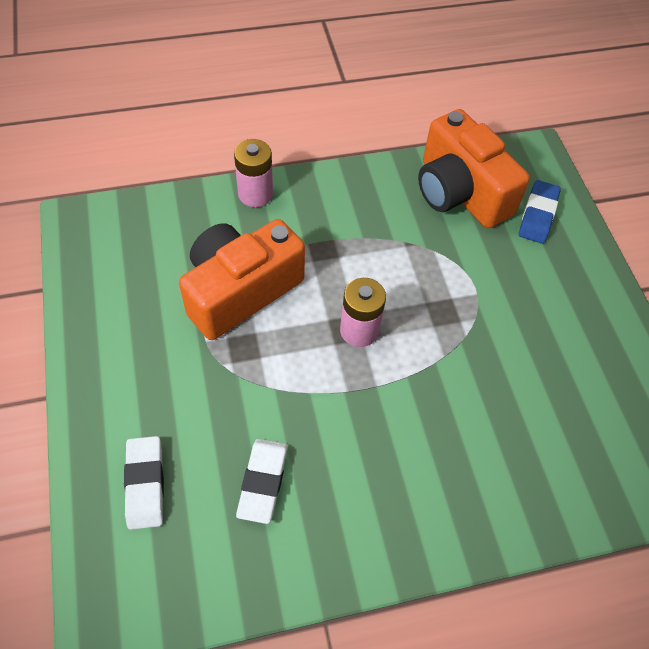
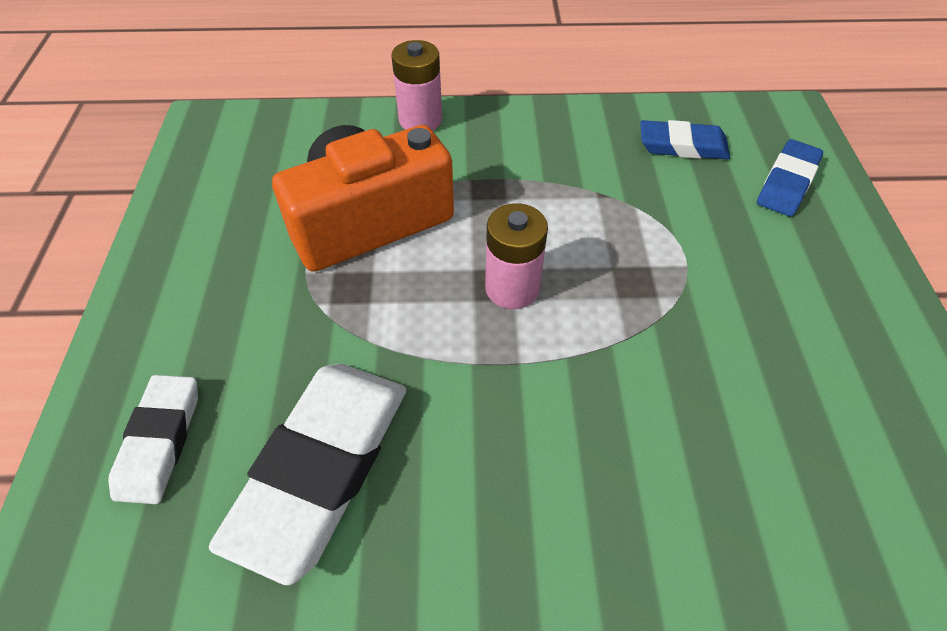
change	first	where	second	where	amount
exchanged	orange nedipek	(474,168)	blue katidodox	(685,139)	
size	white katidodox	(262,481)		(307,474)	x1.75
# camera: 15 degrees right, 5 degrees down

Work required –
Search the listing above for the string "katidodox". Copy every line that contains it.

Result for this exercise –
exchanged	orange nedipek	(474,168)	blue katidodox	(685,139)	
size	white katidodox	(262,481)		(307,474)	x1.75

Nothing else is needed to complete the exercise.